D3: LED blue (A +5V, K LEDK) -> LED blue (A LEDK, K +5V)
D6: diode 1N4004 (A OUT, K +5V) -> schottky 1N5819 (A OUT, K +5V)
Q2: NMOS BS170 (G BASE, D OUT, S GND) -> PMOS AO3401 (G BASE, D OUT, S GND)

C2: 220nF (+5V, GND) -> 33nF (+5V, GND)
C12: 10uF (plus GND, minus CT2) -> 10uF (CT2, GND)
==
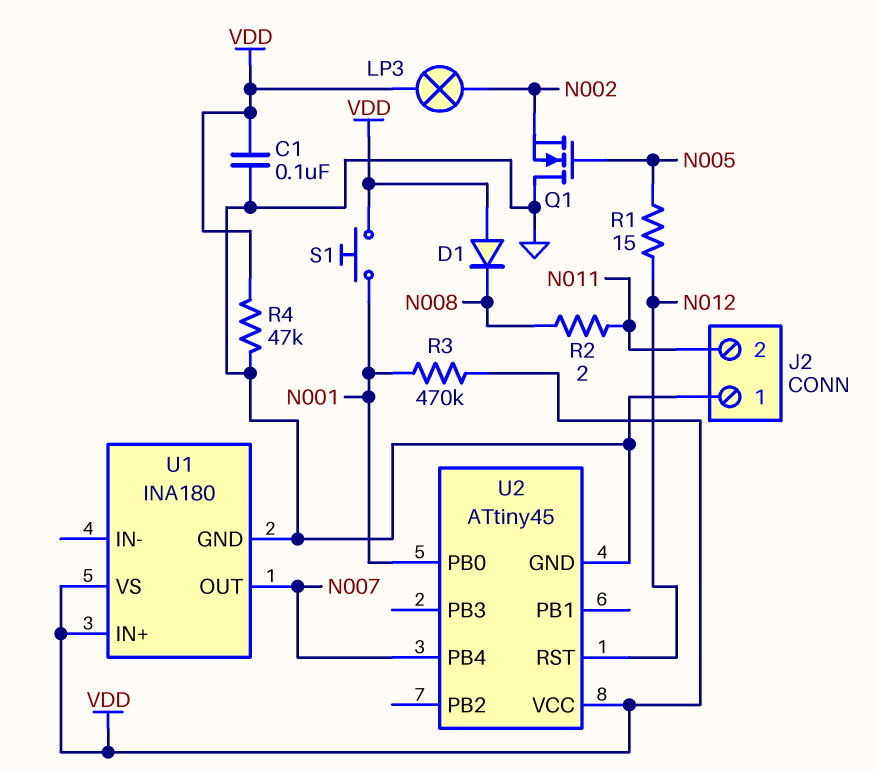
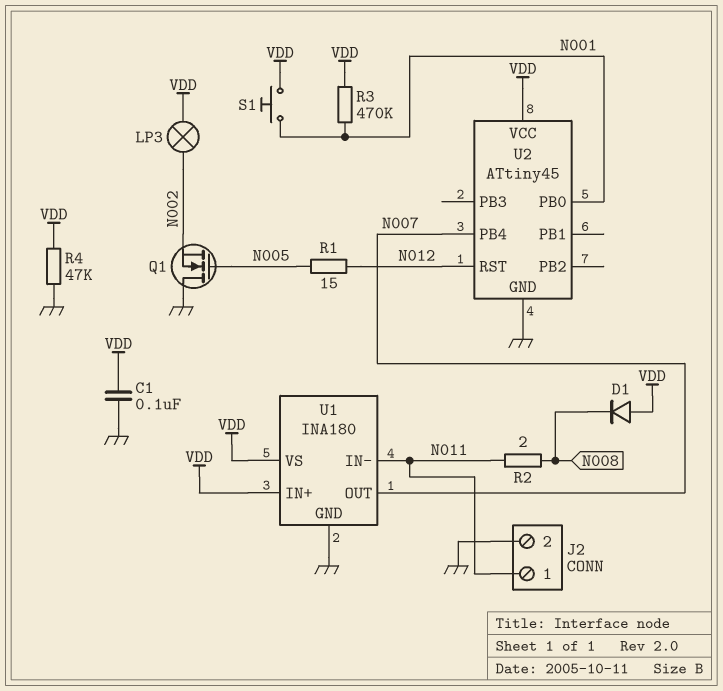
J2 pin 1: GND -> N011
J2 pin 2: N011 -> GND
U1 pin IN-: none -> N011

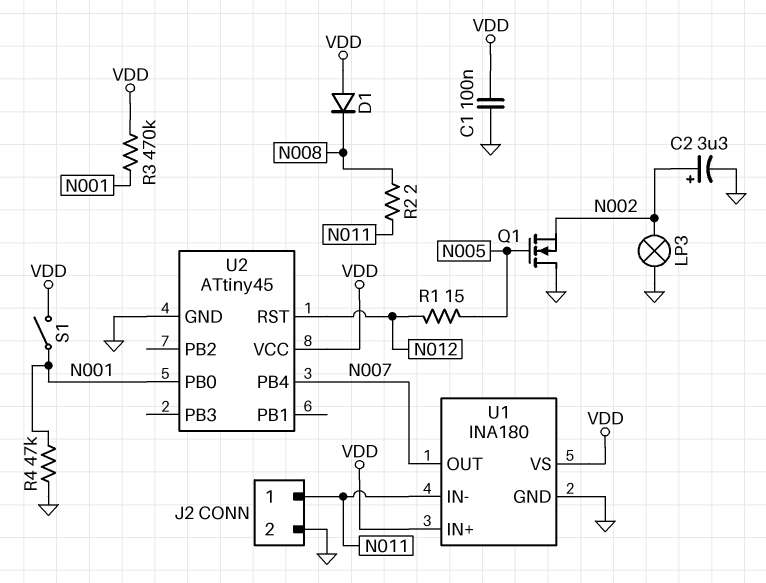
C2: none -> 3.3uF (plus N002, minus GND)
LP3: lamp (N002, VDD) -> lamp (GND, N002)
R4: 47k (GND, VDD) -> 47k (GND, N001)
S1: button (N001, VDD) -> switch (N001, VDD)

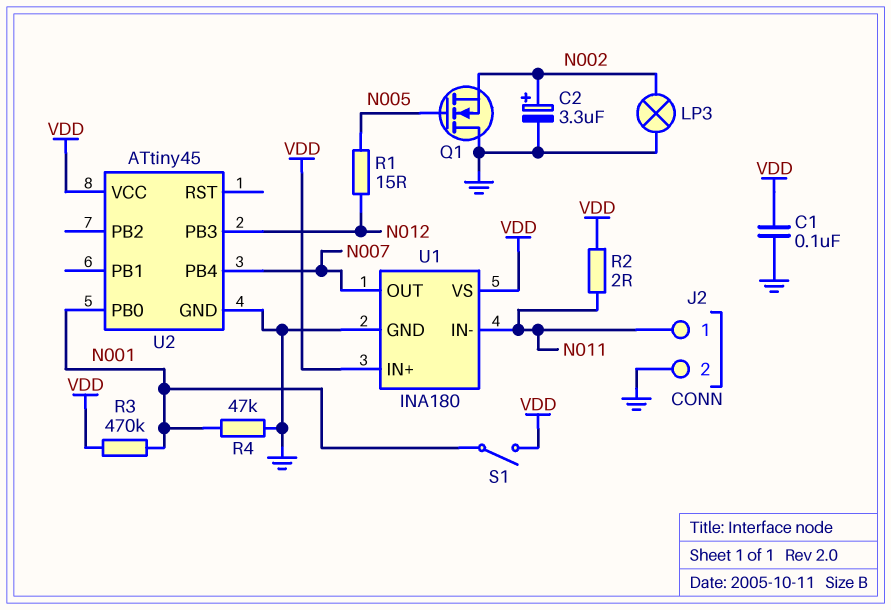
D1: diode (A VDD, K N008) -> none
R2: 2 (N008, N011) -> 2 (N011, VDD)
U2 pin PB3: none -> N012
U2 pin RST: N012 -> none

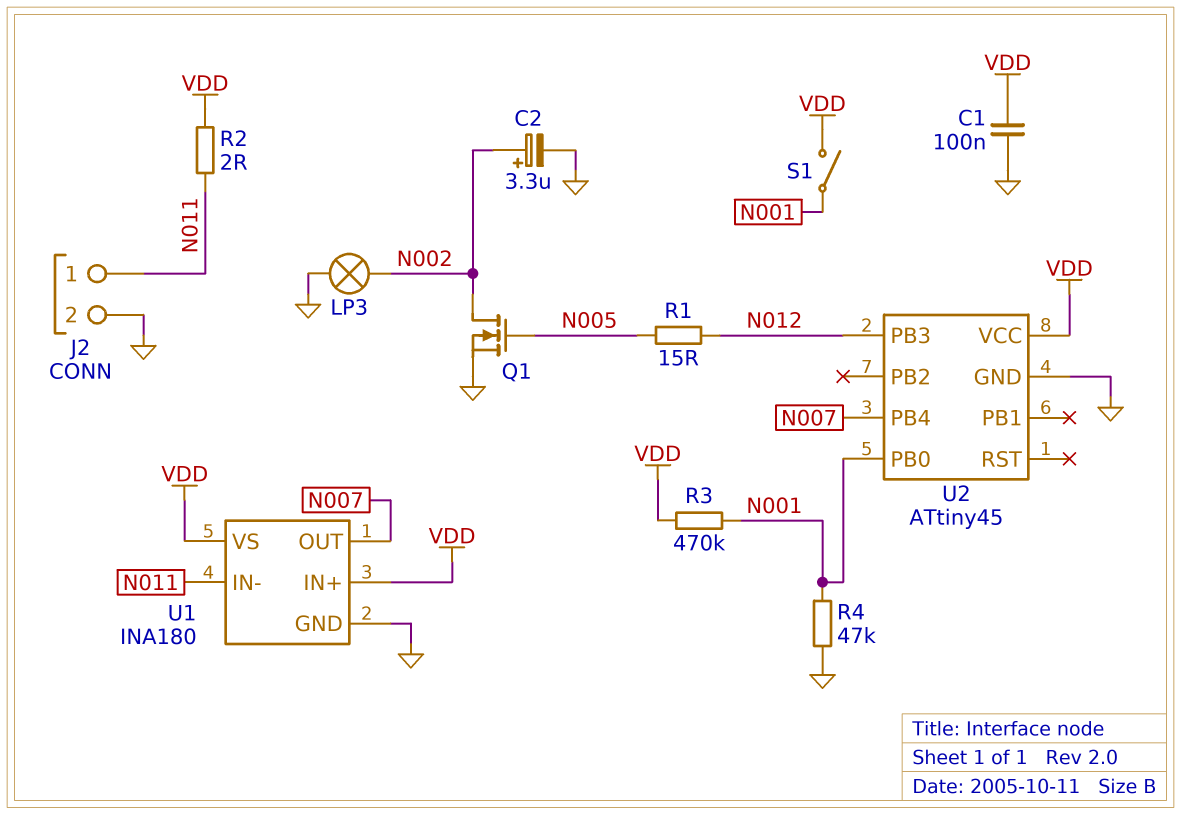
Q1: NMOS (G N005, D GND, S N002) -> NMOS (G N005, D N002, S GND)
==
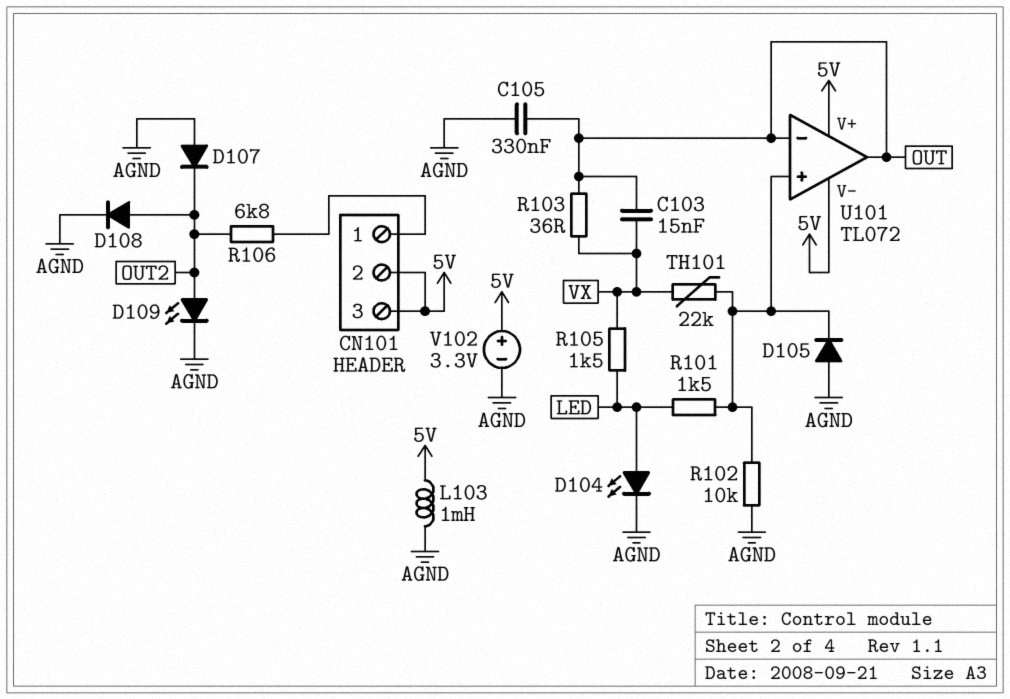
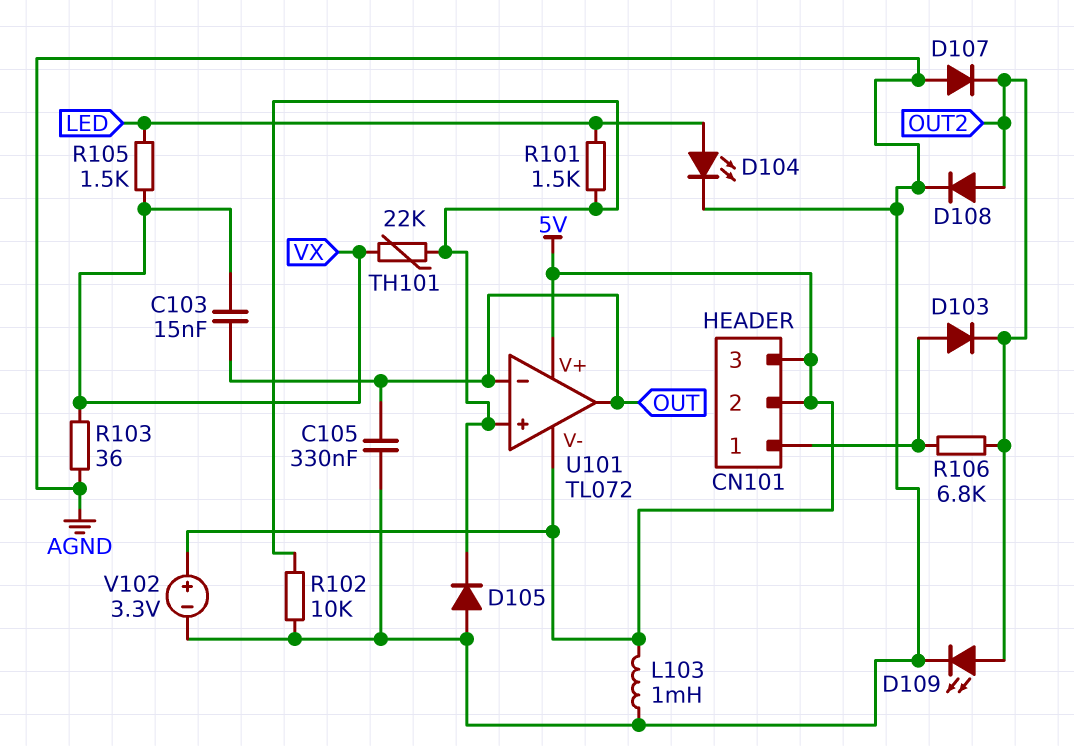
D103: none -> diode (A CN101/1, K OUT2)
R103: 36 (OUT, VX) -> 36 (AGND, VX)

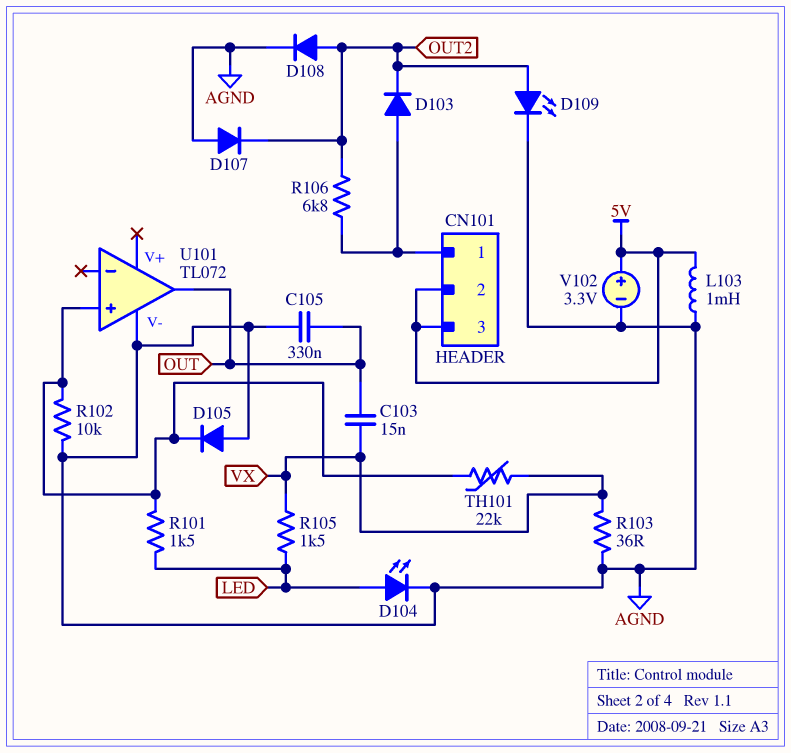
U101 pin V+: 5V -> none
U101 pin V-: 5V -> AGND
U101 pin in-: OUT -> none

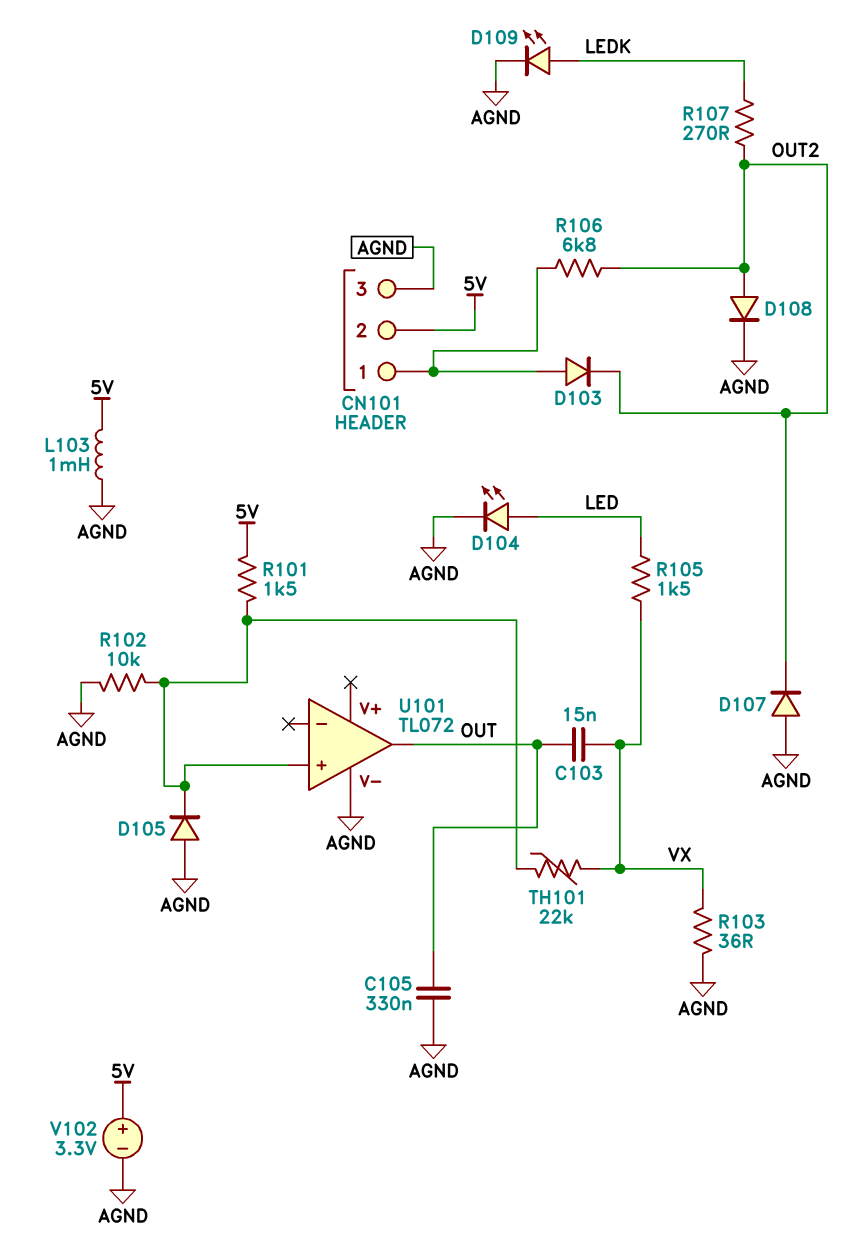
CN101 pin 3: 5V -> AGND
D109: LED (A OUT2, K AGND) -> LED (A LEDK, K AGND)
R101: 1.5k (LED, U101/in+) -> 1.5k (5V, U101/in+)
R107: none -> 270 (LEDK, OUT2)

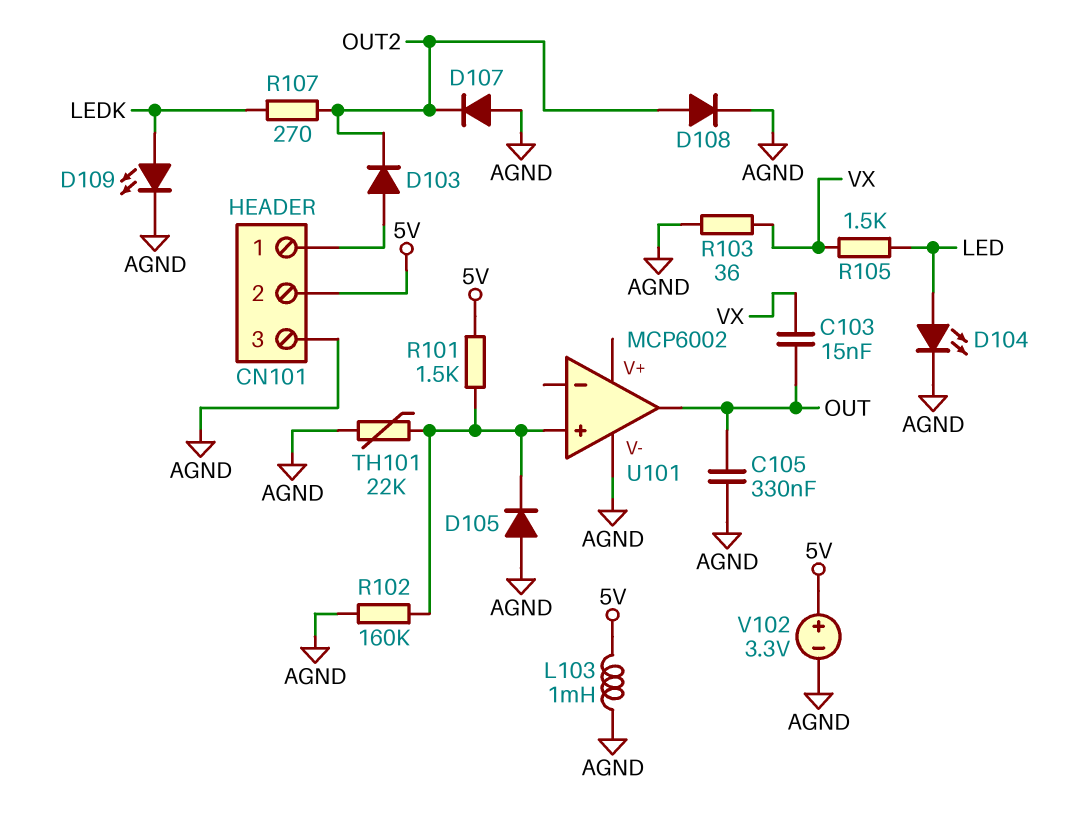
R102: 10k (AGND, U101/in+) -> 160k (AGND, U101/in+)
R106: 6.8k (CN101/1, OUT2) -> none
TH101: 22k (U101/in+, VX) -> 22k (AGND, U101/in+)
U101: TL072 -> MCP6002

- Action item -
In the records above, how many lines contain the word "minus"? State only the number.

- Answer for this exercise -
2